What to do. Go through the material below and tally every line with the string "none". Reply with the number only.

The records.
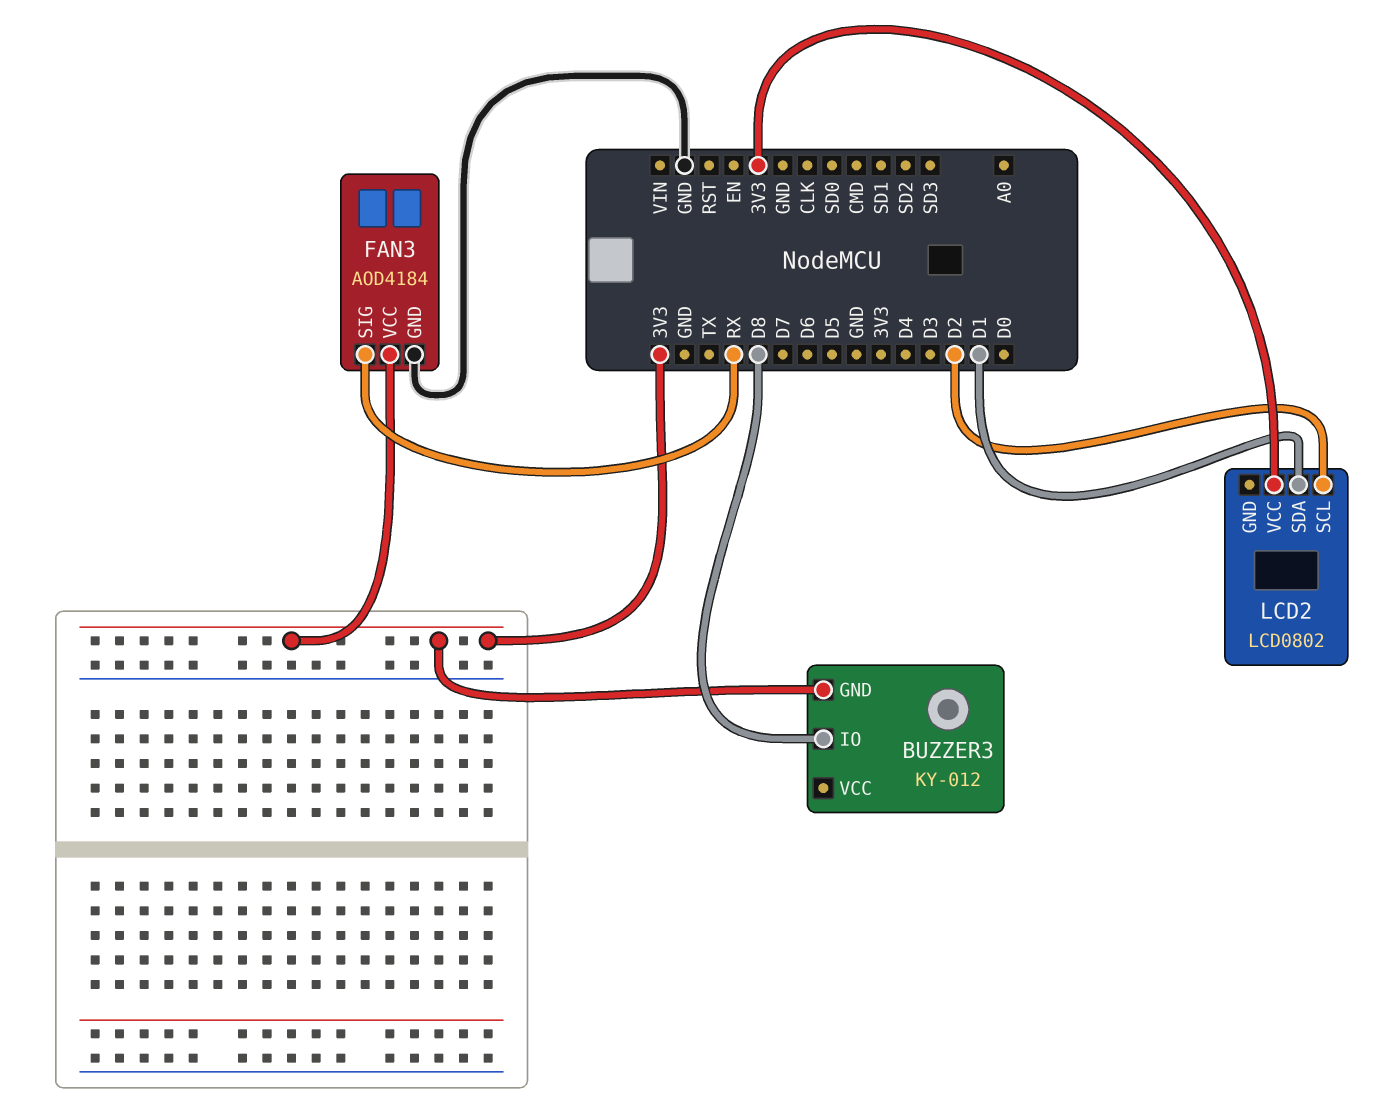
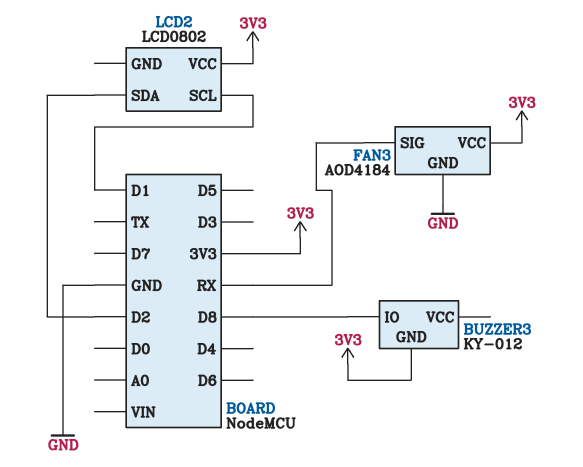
LCD2 pin SCL: D2 -> D1
LCD2 pin SDA: D1 -> D2

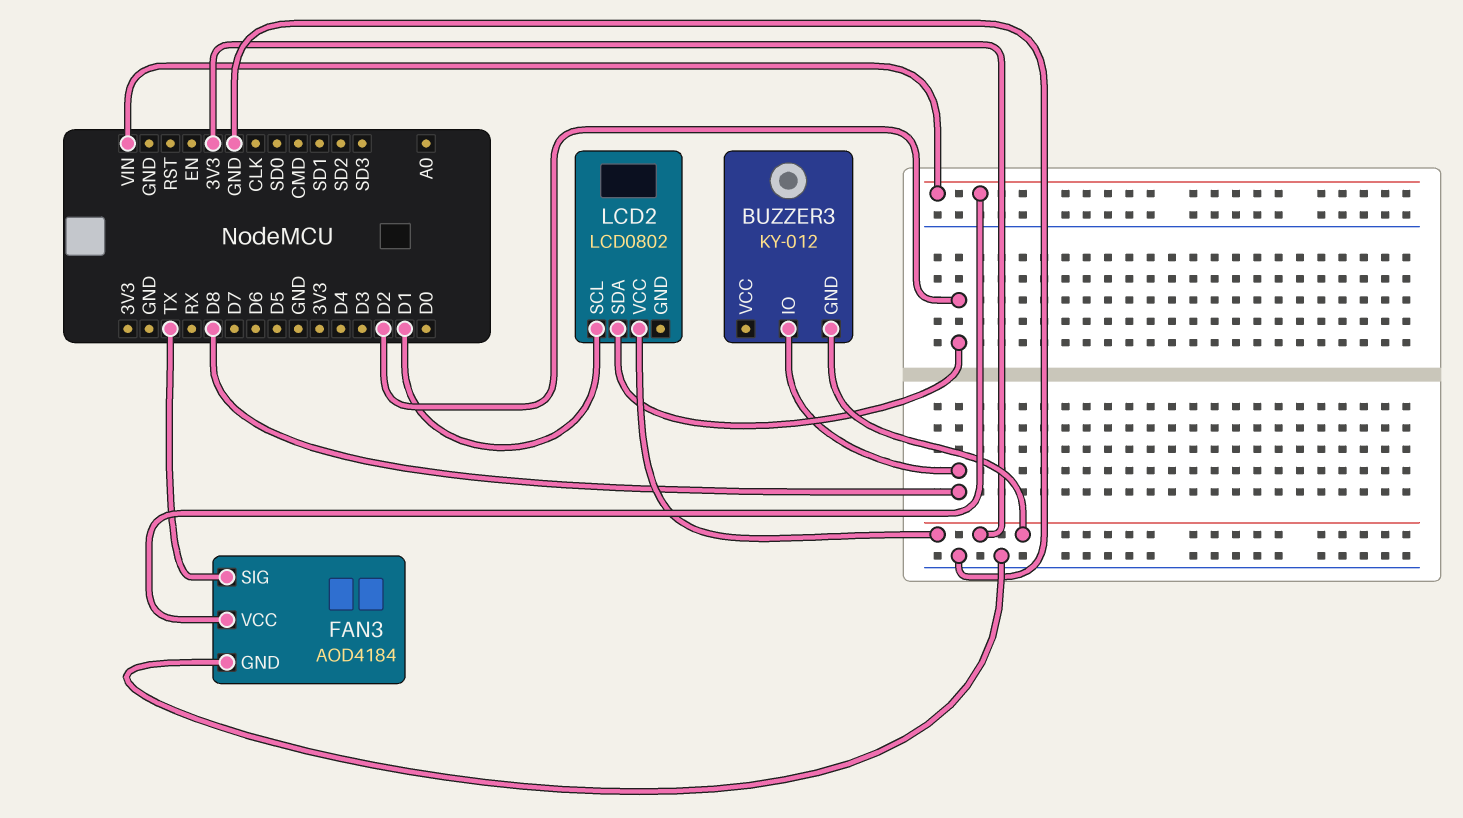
FAN3 pin SIG: RX -> TX
FAN3 pin VCC: 3V3 -> VIN

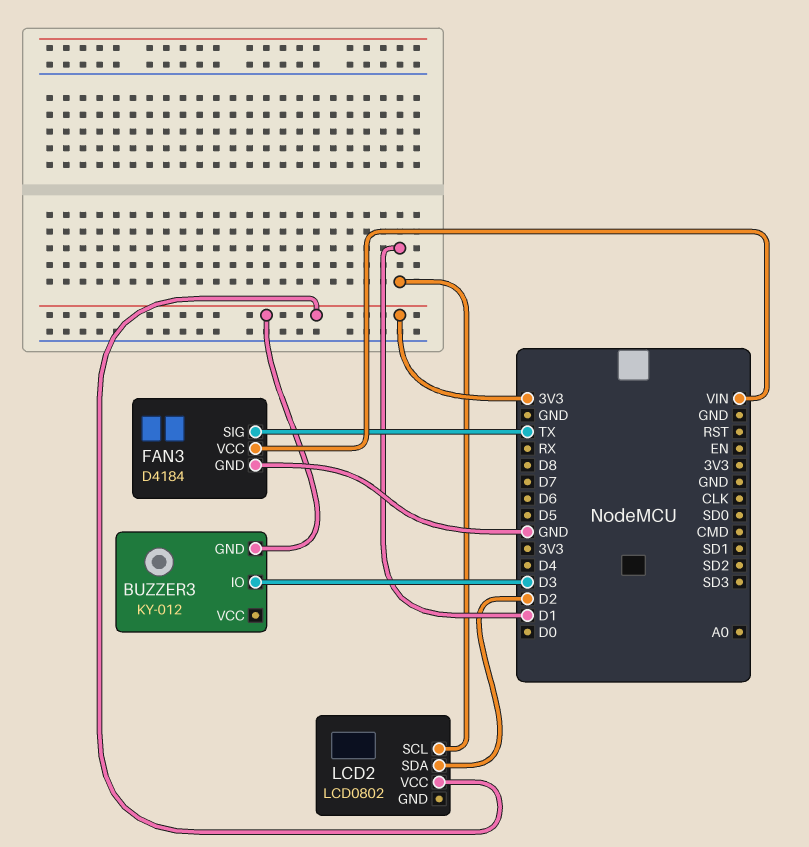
BUZZER3 pin IO: D8 -> D3
FAN3: AOD4184 -> D4184

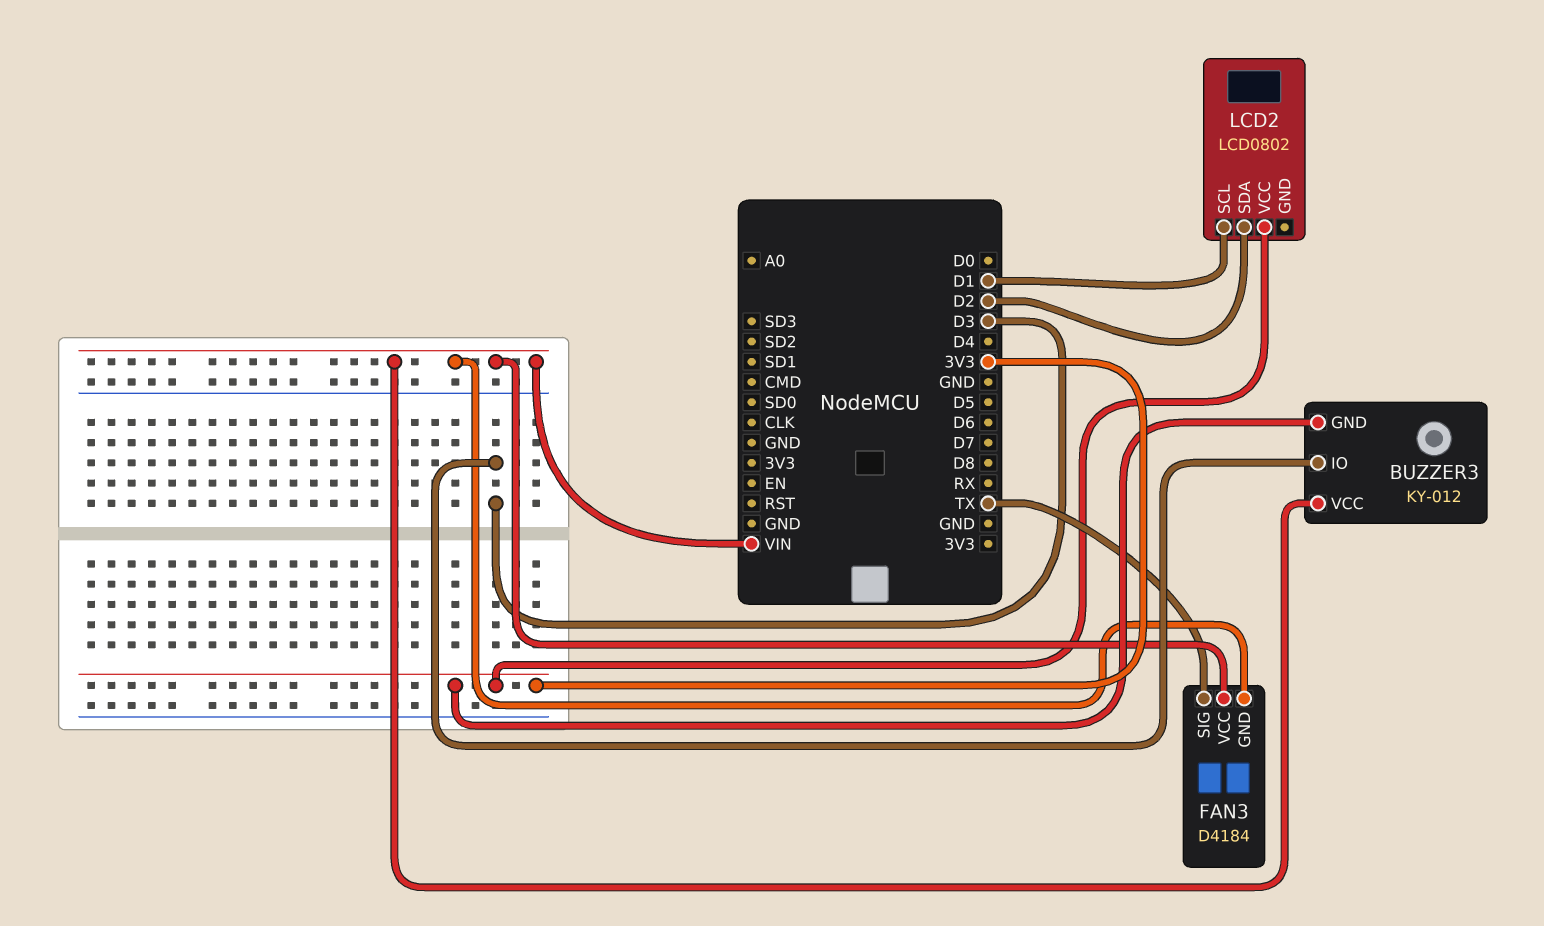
BUZZER3 pin VCC: none -> VIN
FAN3 pin GND: GND -> VIN

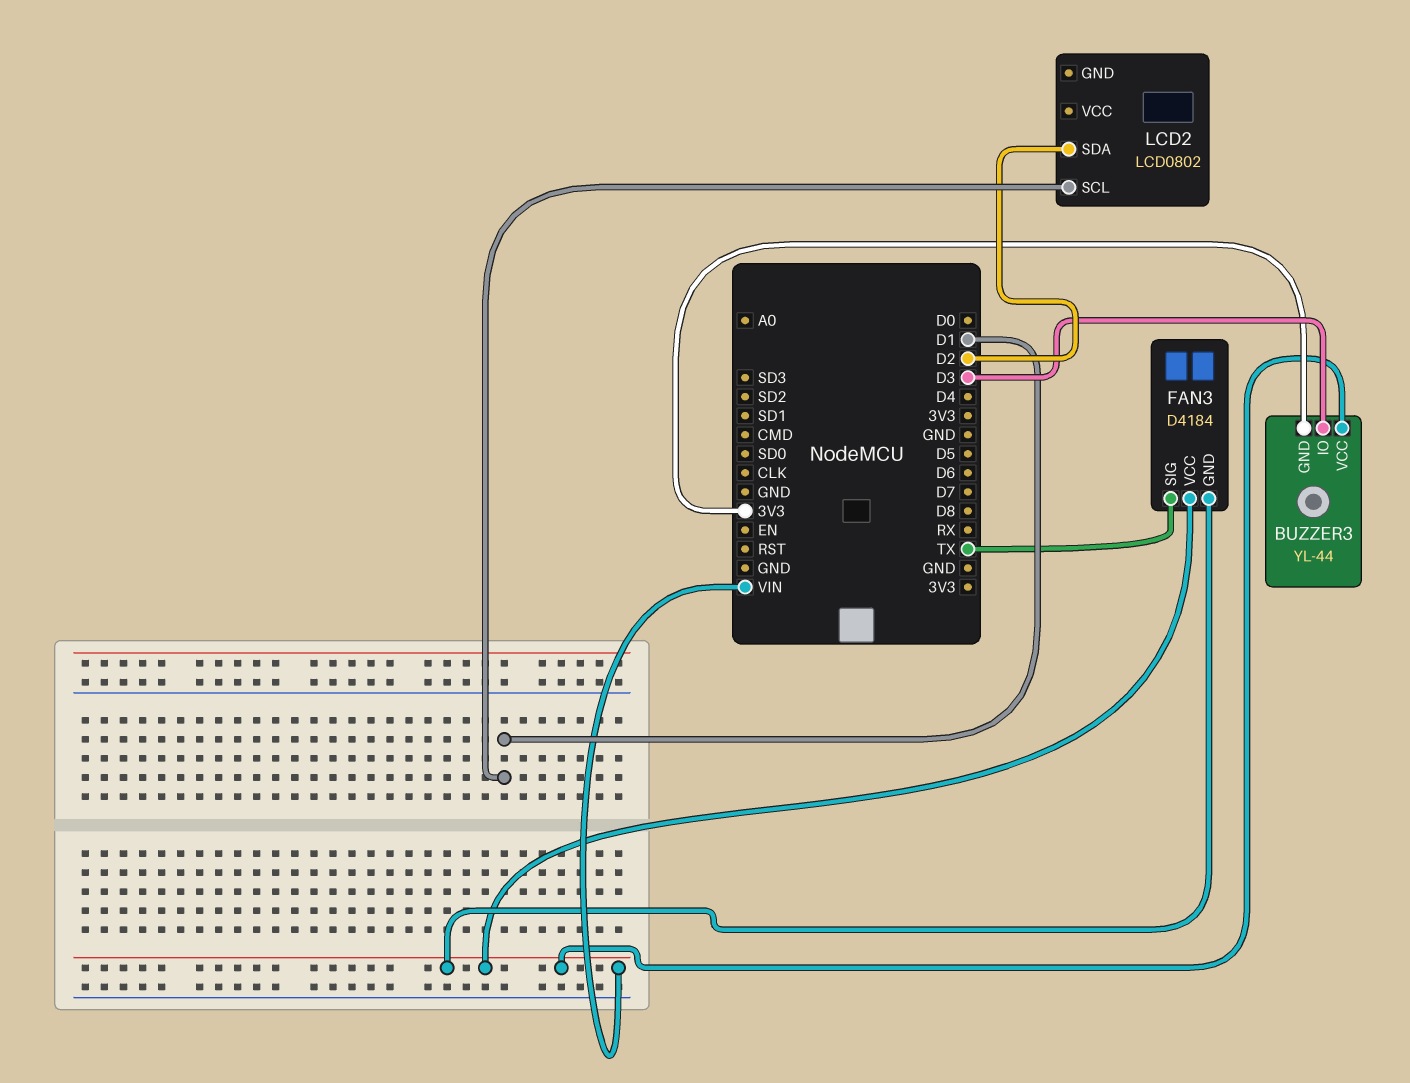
BUZZER3: KY-012 -> YL-44
LCD2 pin VCC: 3V3 -> none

Worked solution. 2